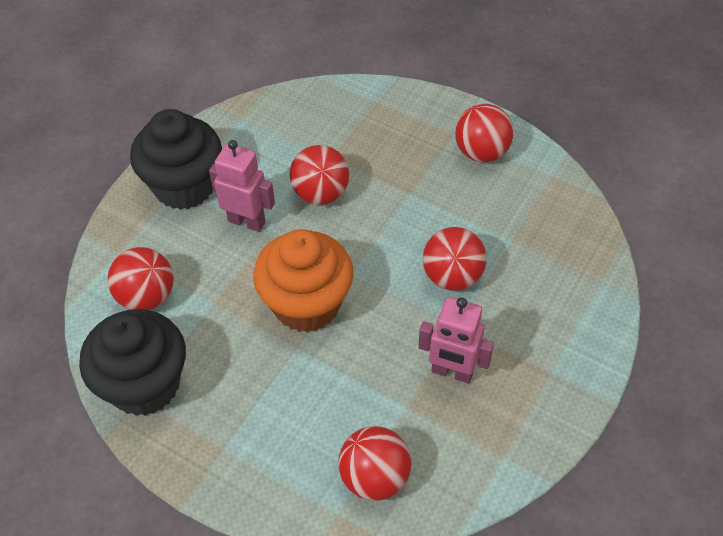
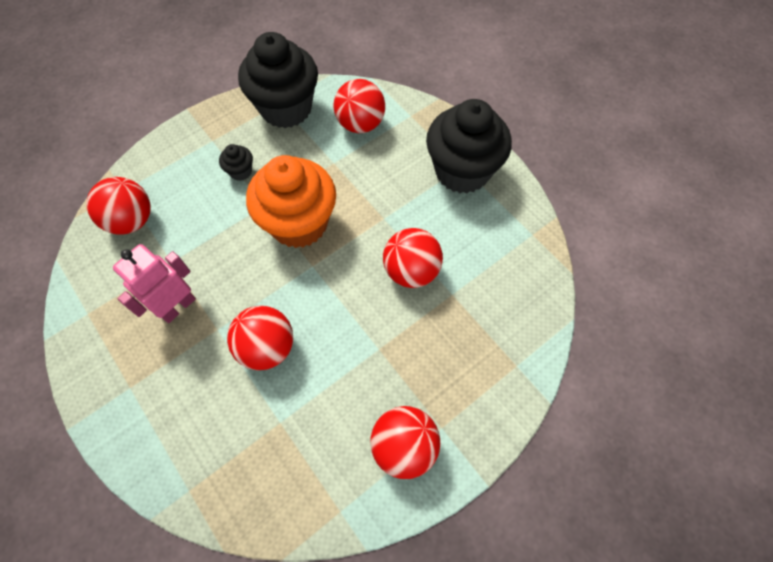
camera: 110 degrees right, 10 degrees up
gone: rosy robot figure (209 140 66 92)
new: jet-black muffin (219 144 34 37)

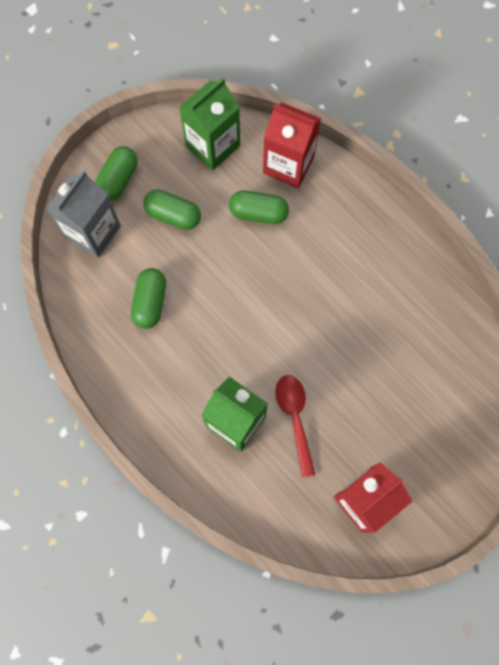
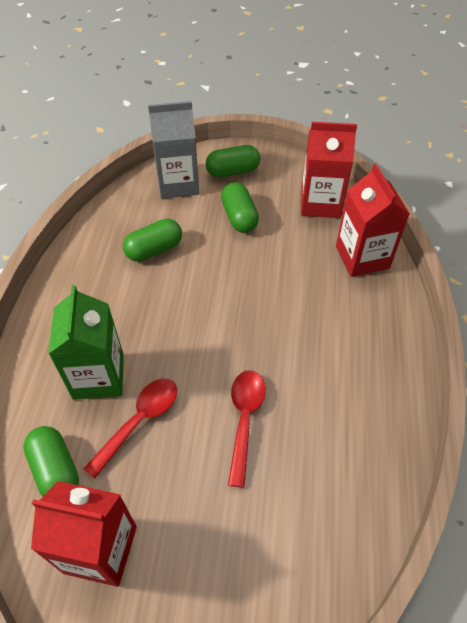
camera: 50 degrees right, 20 degrees down
new: scarlet tablespoon (228 370 38 118)
shifted: emerald capsule (229 190 60 34) to (23 426 56 71)
repainted: emerald milk carton (179 78 61 92) to scarlet milk carton (301 122 56 96)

__________

To do.
The required output is every line of the data above, set down exactly and stripped of pictures.

Exercise solution.
camera: 110 degrees right, 10 degrees up
gone: rosy robot figure (209 140 66 92)
new: jet-black muffin (219 144 34 37)

camera: 50 degrees right, 20 degrees down
new: scarlet tablespoon (228 370 38 118)
shifted: emerald capsule (229 190 60 34) to (23 426 56 71)
repainted: emerald milk carton (179 78 61 92) to scarlet milk carton (301 122 56 96)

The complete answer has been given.